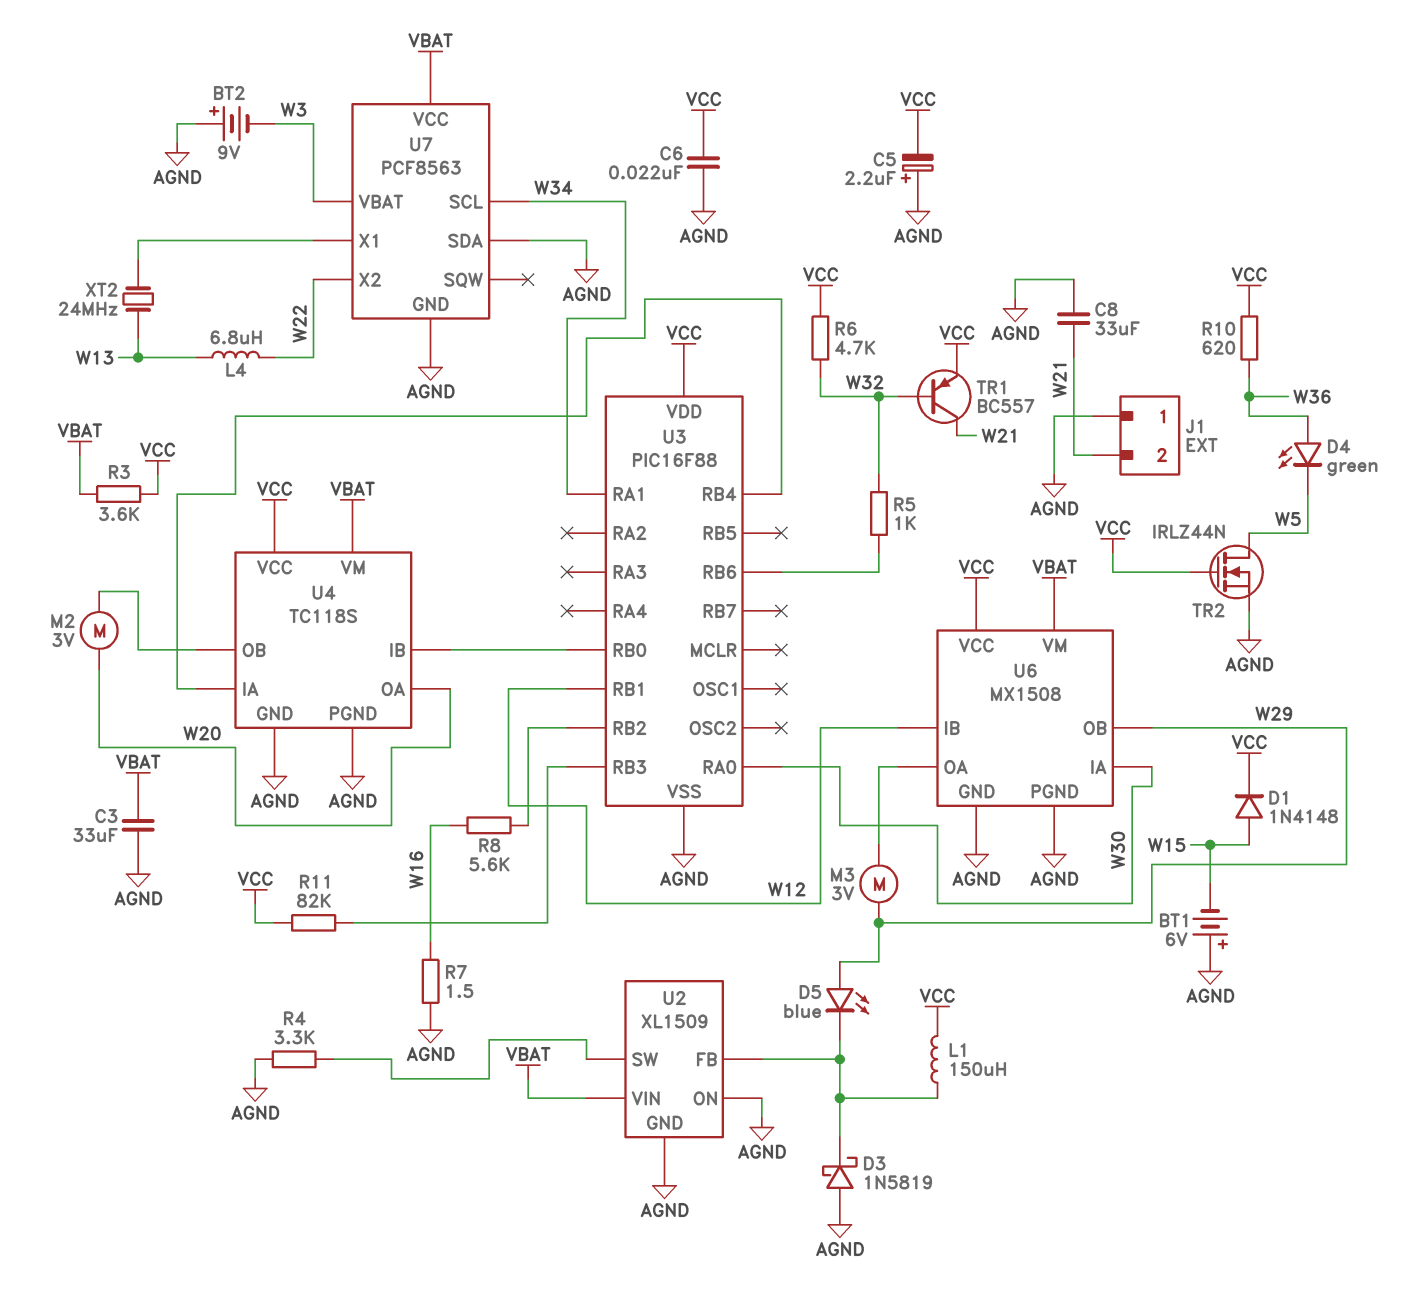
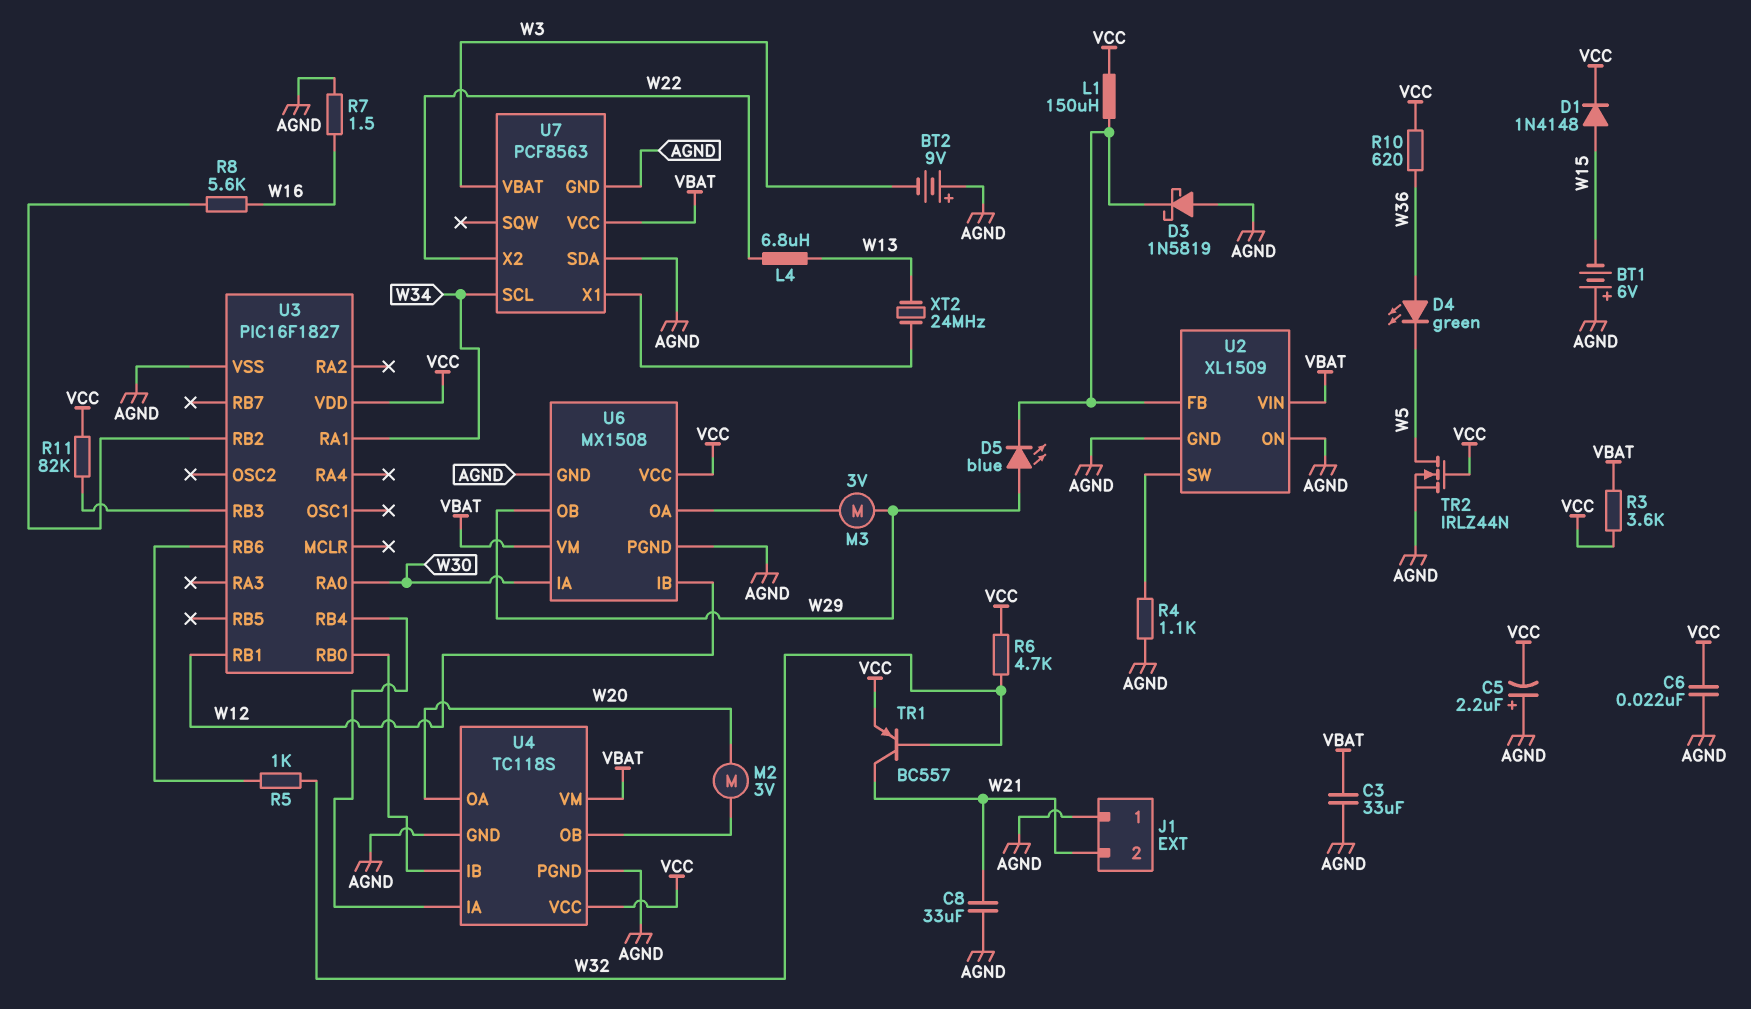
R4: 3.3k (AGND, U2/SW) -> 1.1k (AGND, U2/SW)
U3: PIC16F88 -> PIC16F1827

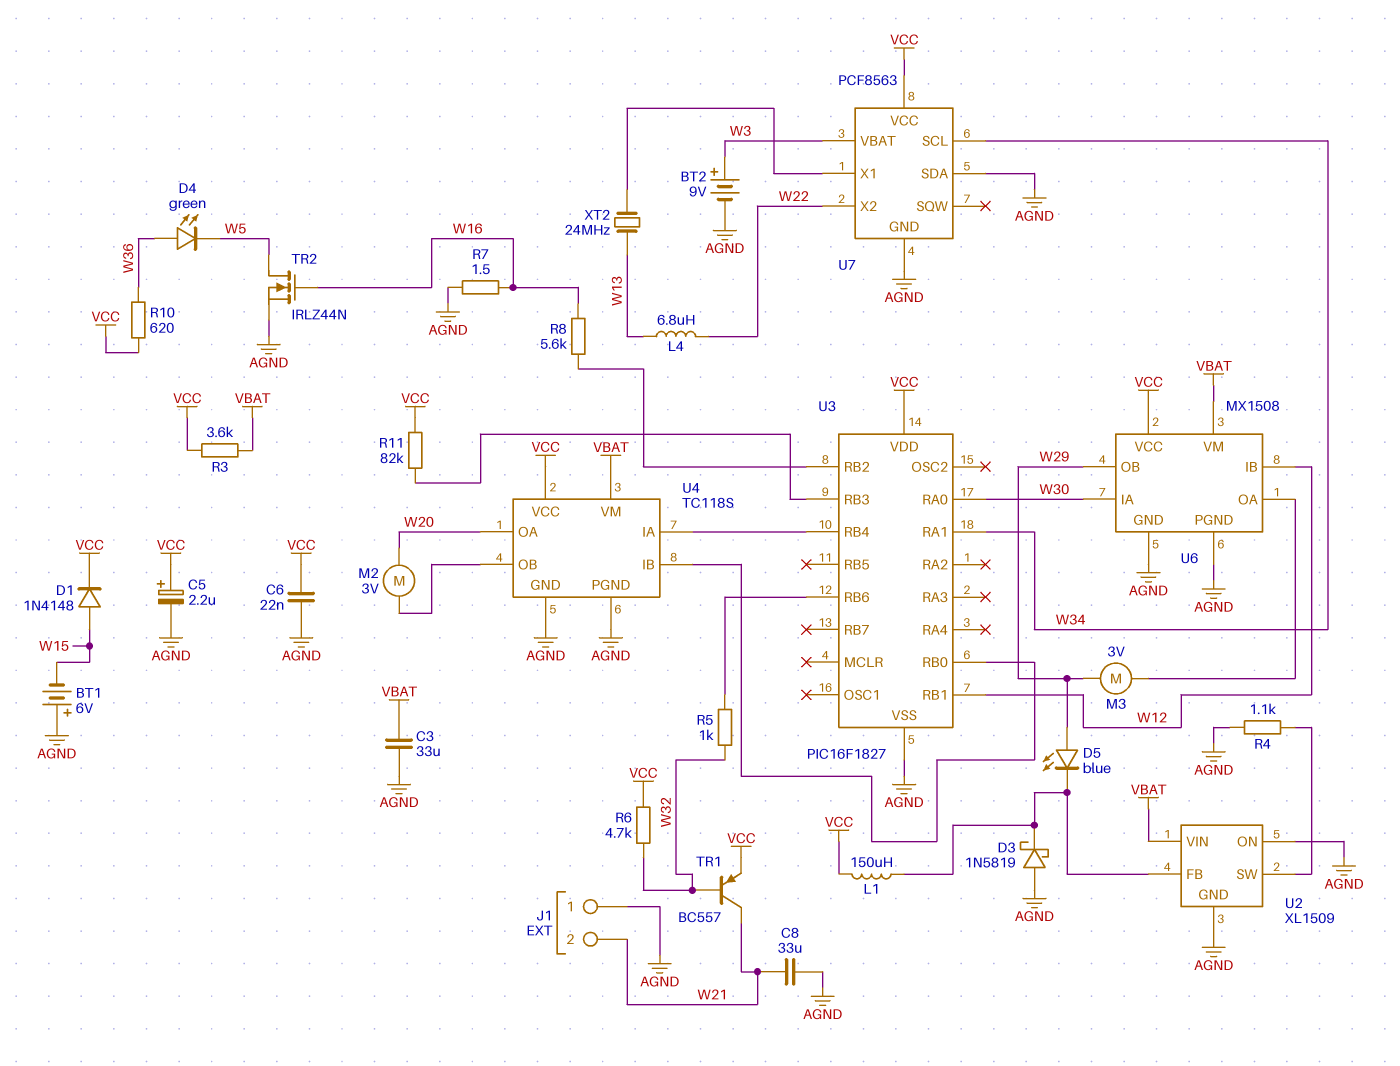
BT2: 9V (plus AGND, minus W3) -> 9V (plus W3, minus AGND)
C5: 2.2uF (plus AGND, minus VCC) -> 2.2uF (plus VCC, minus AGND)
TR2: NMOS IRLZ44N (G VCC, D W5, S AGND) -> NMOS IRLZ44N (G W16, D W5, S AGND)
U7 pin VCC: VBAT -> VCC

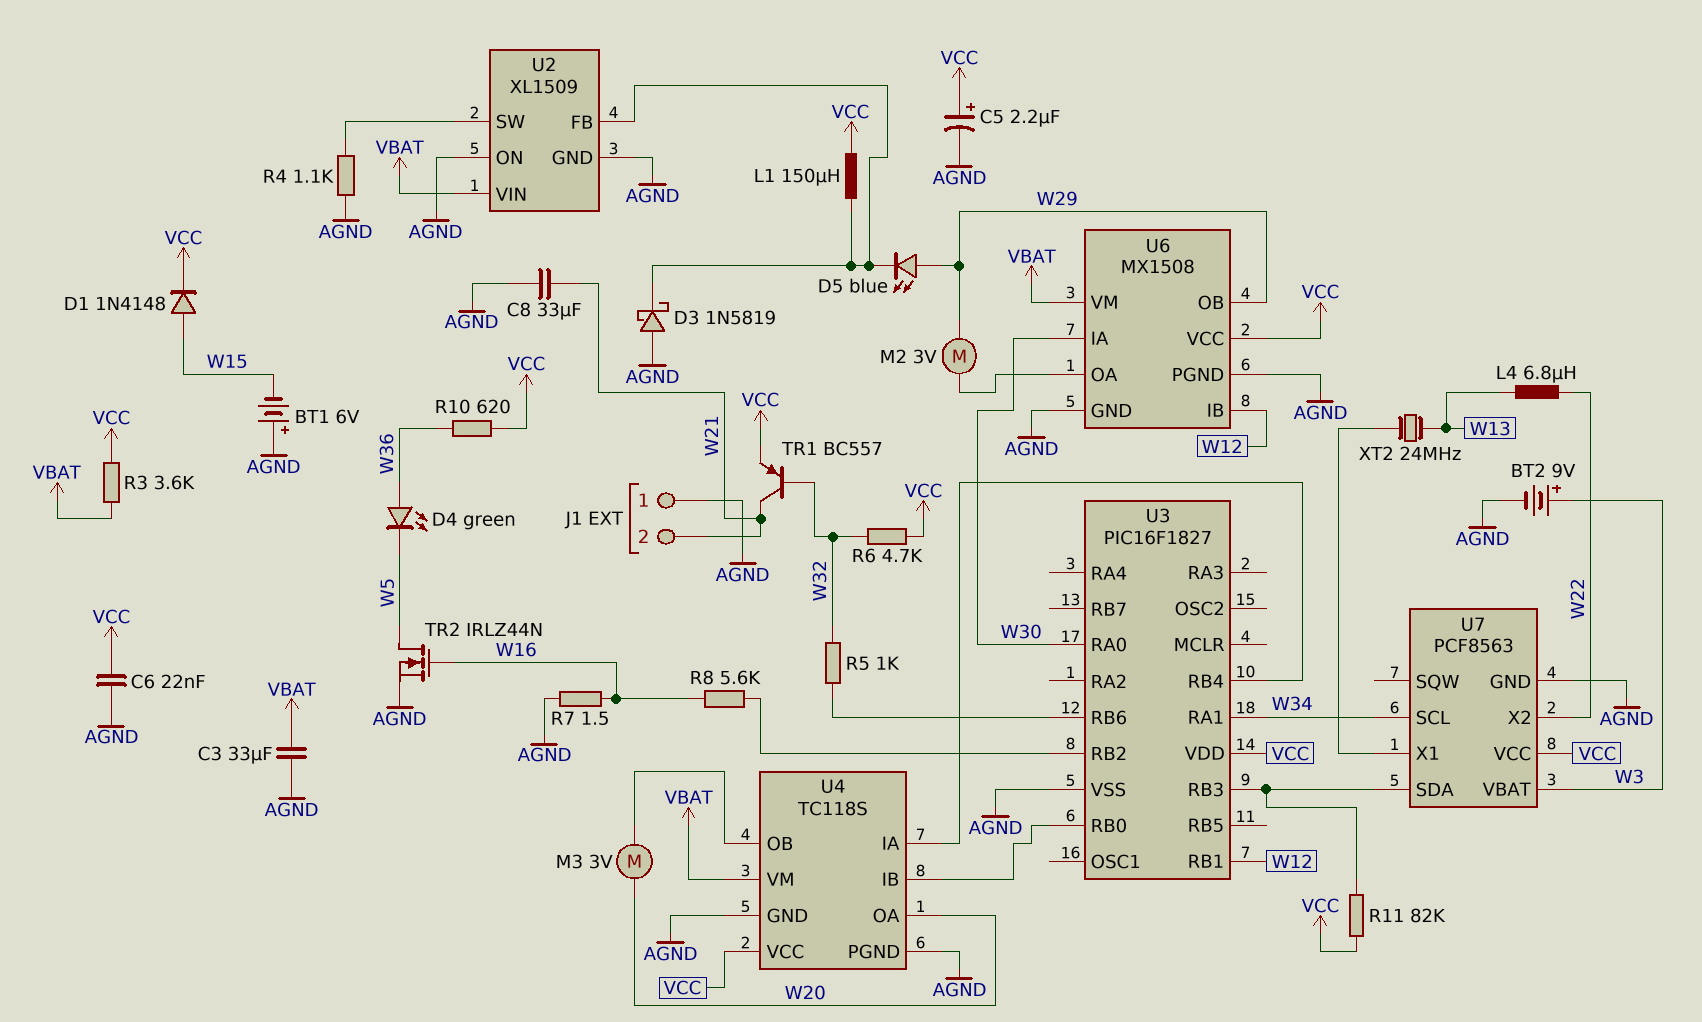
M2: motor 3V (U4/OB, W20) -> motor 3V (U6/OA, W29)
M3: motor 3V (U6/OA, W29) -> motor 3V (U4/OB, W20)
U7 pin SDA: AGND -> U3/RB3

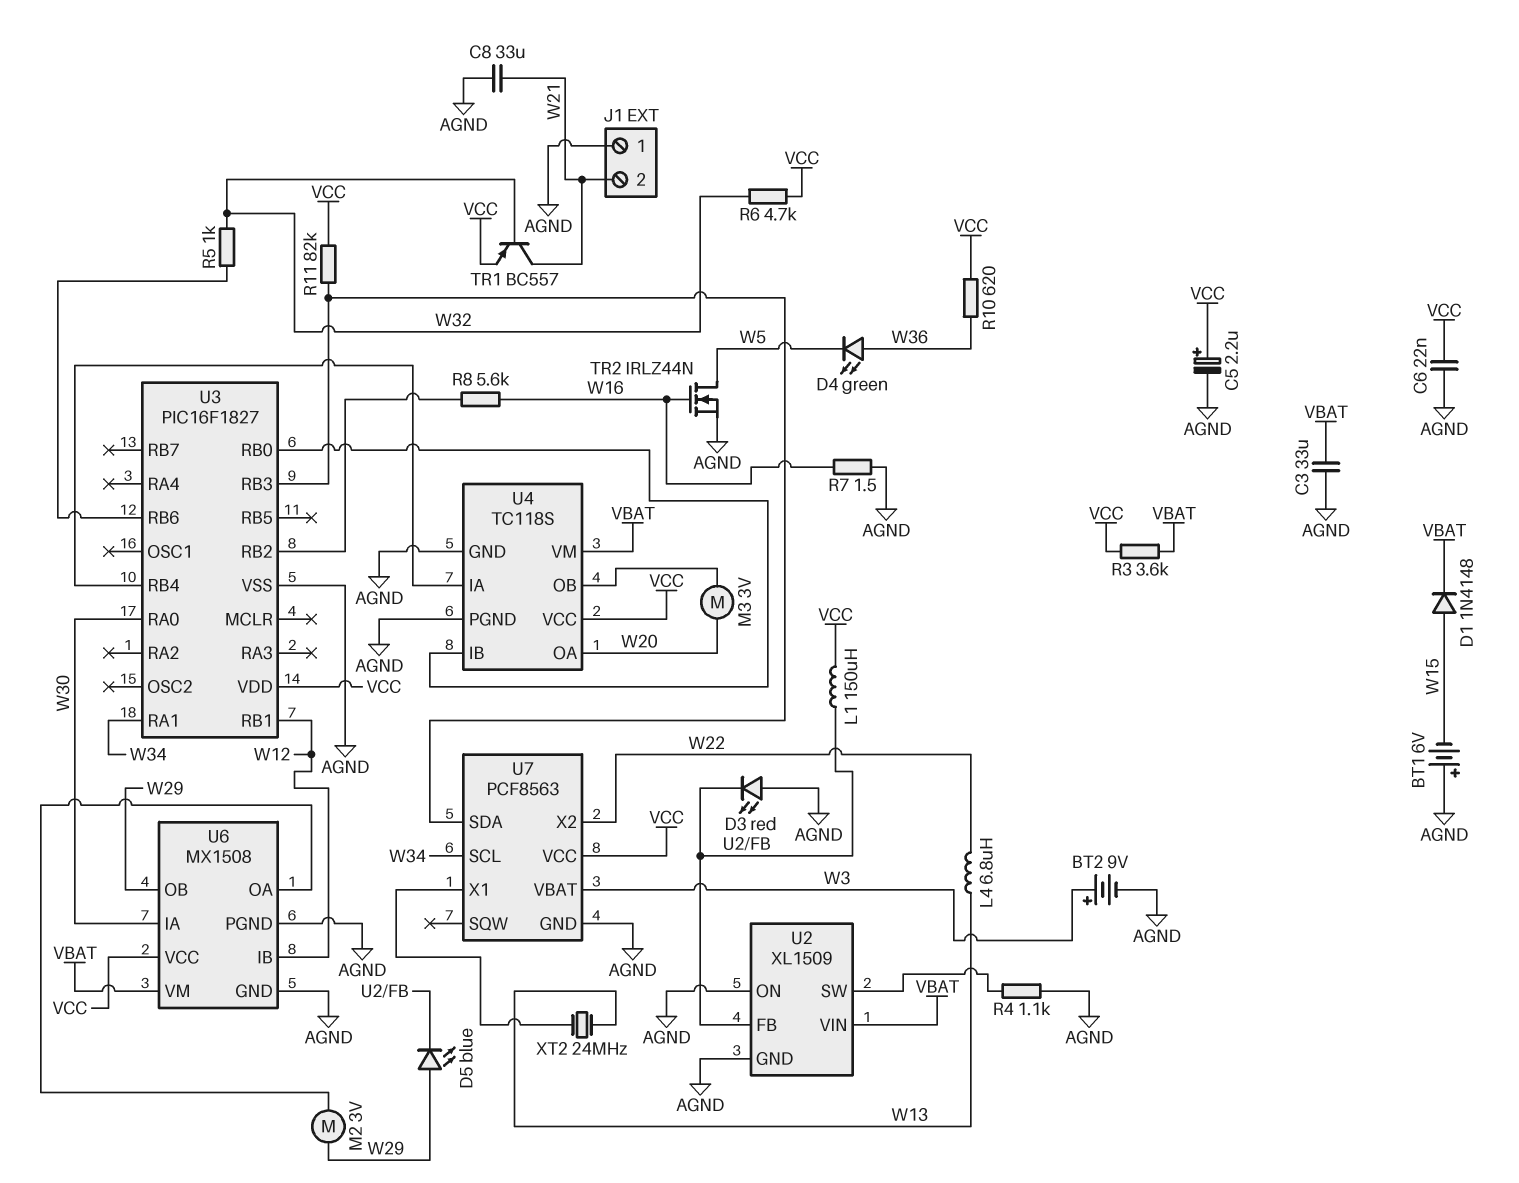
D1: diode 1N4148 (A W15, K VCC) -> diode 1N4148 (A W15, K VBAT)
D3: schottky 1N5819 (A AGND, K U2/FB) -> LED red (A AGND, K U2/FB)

WHAT IS EXPECTED
Your copy should hold exactly the lines from the one with "U7 pin VCC: VBAT -> VCC" through the end of the records, both included, and no pictures.

EXERCISE OUTPUT
U7 pin VCC: VBAT -> VCC

M2: motor 3V (U4/OB, W20) -> motor 3V (U6/OA, W29)
M3: motor 3V (U6/OA, W29) -> motor 3V (U4/OB, W20)
U7 pin SDA: AGND -> U3/RB3

D1: diode 1N4148 (A W15, K VCC) -> diode 1N4148 (A W15, K VBAT)
D3: schottky 1N5819 (A AGND, K U2/FB) -> LED red (A AGND, K U2/FB)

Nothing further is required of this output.